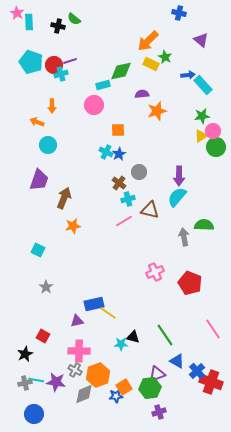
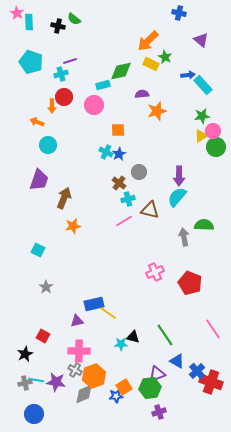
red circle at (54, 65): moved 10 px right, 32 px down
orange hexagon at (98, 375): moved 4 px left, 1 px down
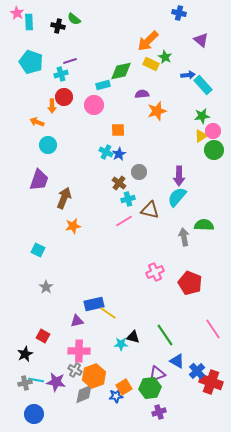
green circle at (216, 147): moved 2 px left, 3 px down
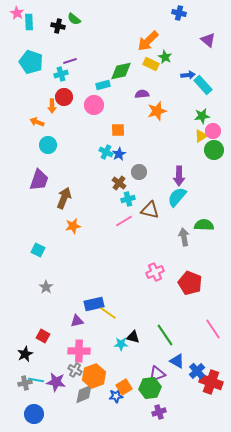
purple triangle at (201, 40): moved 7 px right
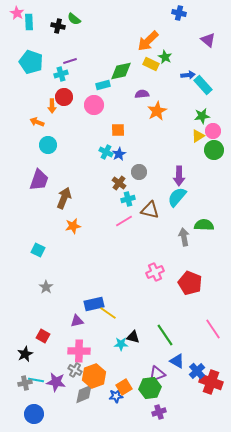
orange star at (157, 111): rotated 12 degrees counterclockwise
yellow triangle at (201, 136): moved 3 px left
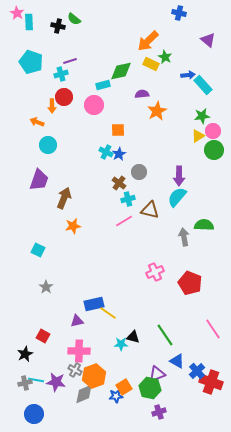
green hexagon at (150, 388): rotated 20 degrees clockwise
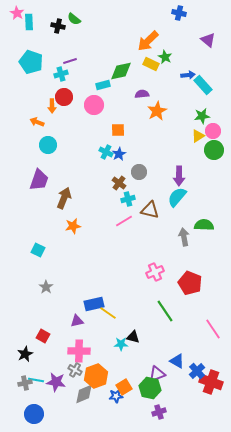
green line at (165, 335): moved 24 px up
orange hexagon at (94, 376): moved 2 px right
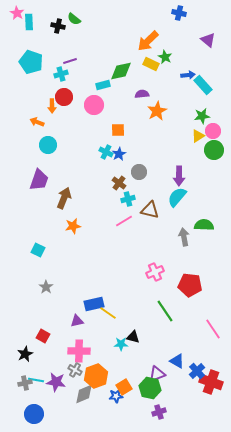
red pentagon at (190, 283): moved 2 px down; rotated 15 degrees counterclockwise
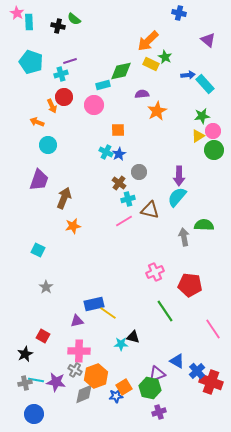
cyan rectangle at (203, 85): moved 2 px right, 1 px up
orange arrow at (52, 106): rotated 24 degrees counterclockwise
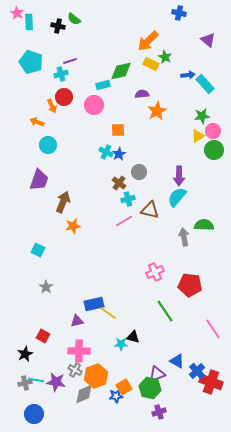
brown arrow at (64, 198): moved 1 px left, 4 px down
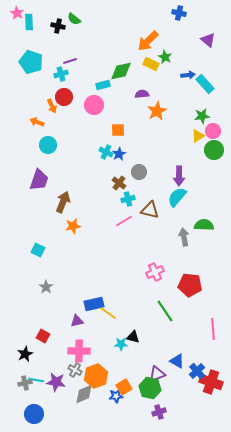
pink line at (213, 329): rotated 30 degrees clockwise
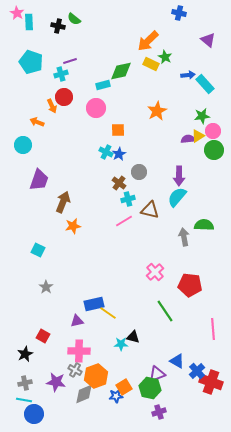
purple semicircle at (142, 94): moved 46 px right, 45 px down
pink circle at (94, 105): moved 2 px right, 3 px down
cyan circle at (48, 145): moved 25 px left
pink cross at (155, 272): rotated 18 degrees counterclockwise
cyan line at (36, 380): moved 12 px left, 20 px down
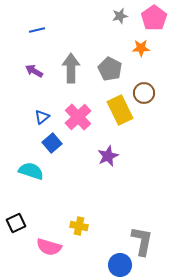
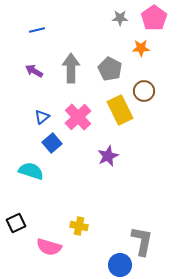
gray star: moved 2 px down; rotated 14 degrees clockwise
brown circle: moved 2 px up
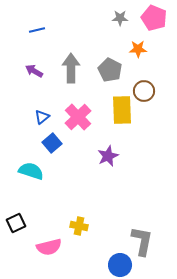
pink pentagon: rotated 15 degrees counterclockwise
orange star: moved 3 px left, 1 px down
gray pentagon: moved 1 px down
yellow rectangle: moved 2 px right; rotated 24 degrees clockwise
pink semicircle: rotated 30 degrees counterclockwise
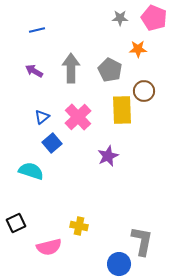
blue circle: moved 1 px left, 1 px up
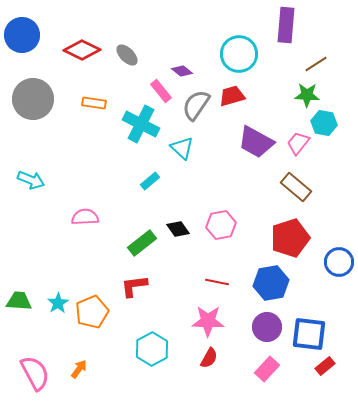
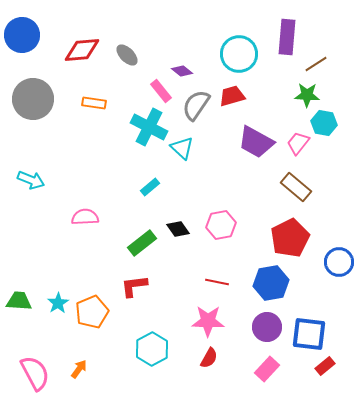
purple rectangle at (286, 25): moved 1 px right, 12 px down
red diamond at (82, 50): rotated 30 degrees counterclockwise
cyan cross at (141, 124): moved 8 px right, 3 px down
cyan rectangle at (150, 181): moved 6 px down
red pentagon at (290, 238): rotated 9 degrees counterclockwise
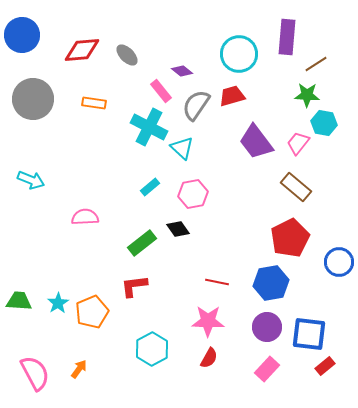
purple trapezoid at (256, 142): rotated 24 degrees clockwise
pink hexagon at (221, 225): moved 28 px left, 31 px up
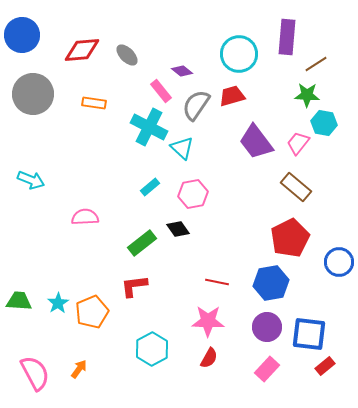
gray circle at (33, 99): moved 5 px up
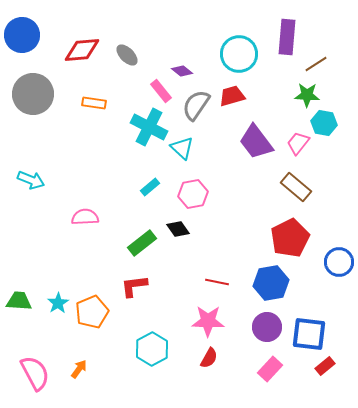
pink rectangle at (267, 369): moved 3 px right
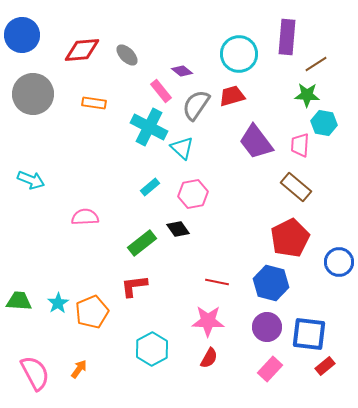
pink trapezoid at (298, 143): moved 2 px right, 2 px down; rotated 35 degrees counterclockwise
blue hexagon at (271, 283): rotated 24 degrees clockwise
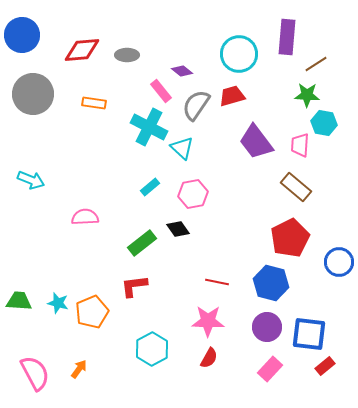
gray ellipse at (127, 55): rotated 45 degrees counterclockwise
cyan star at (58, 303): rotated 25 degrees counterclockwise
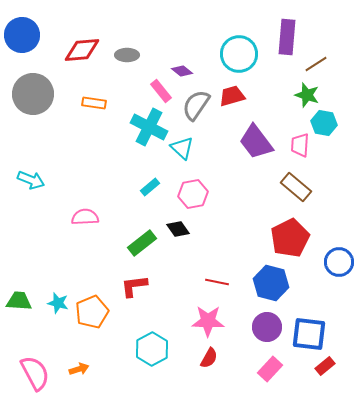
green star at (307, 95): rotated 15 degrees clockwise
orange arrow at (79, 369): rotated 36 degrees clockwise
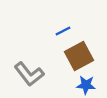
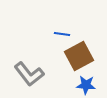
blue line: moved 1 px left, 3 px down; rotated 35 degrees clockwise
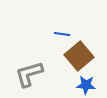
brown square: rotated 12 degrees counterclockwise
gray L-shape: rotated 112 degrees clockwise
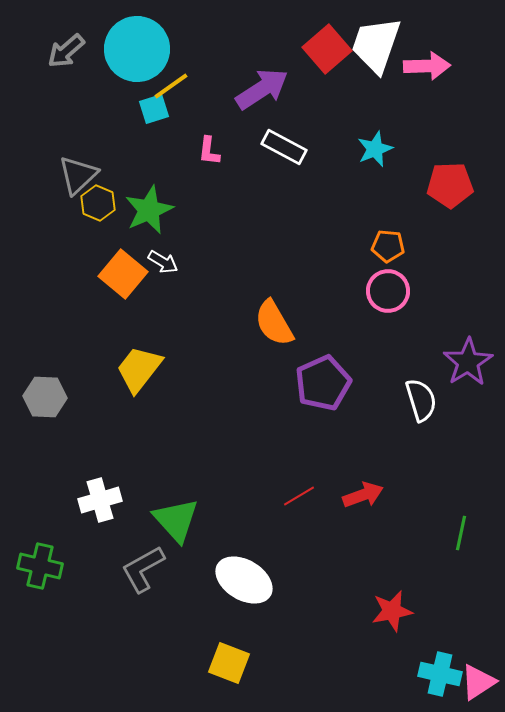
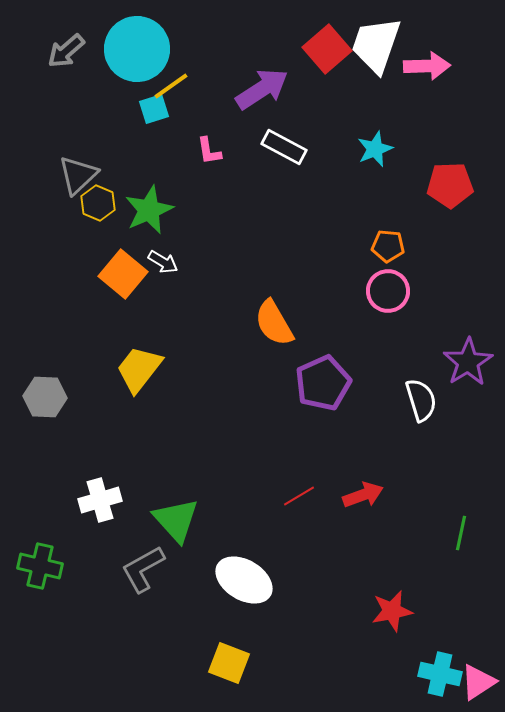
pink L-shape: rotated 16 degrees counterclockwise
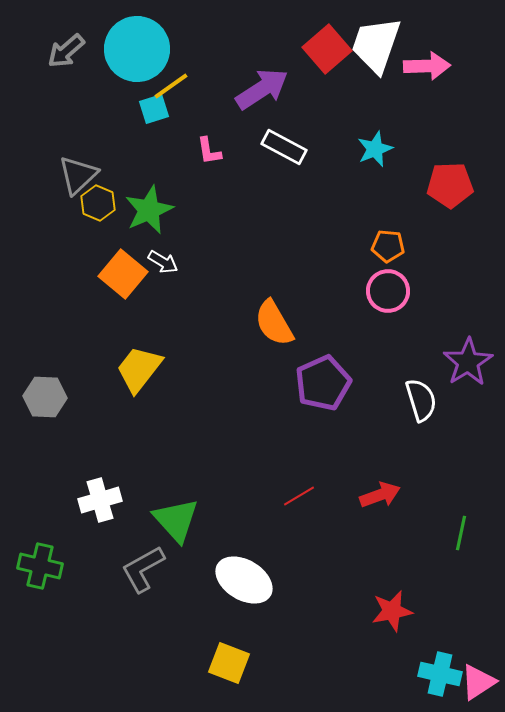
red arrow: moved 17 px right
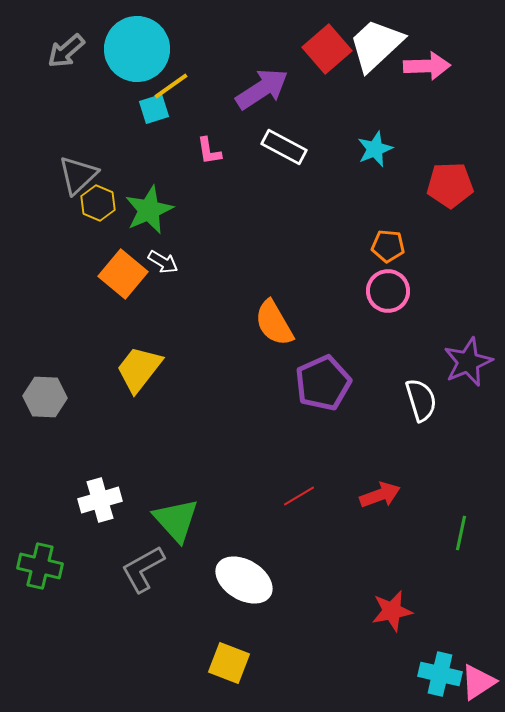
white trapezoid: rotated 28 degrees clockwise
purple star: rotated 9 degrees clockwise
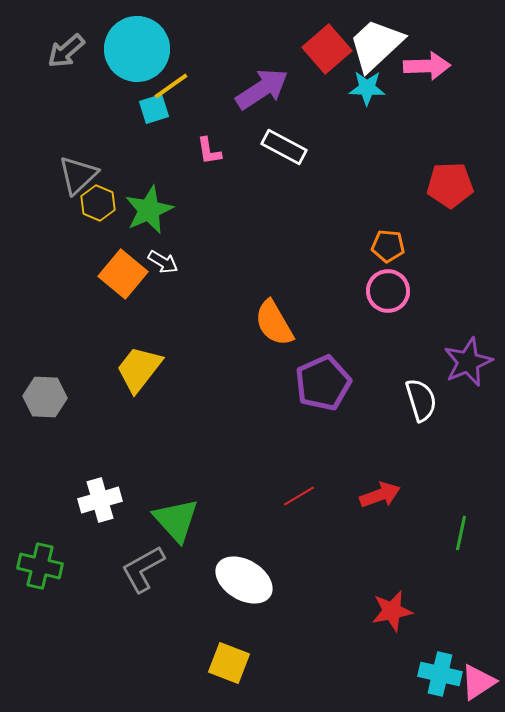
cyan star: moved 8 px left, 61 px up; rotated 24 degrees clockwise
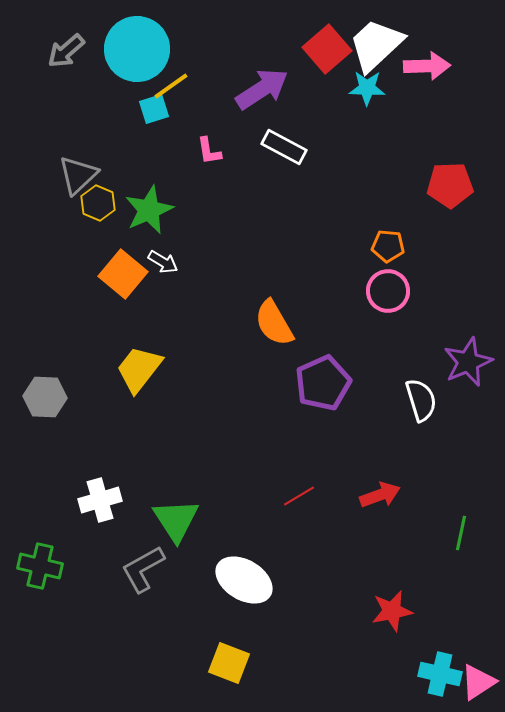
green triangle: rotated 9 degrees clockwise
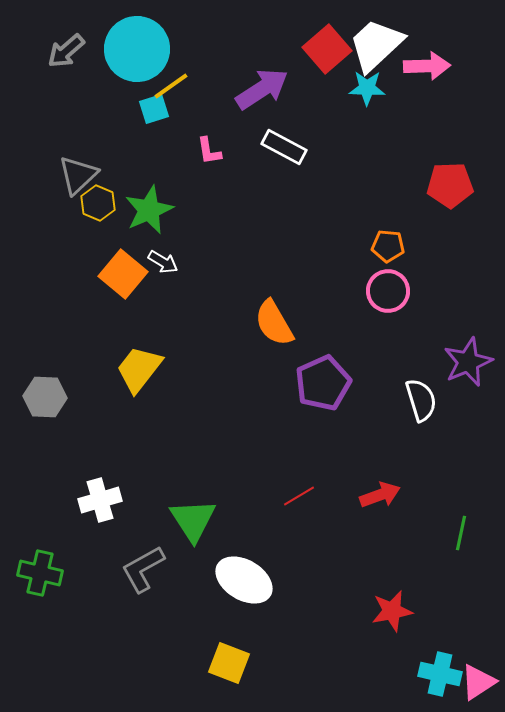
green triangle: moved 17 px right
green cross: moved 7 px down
-*-*-
● STATED EXERCISE
State how many lines of the records above contain the word "cross", and give only the number.

● REPLY TO THE TASK
3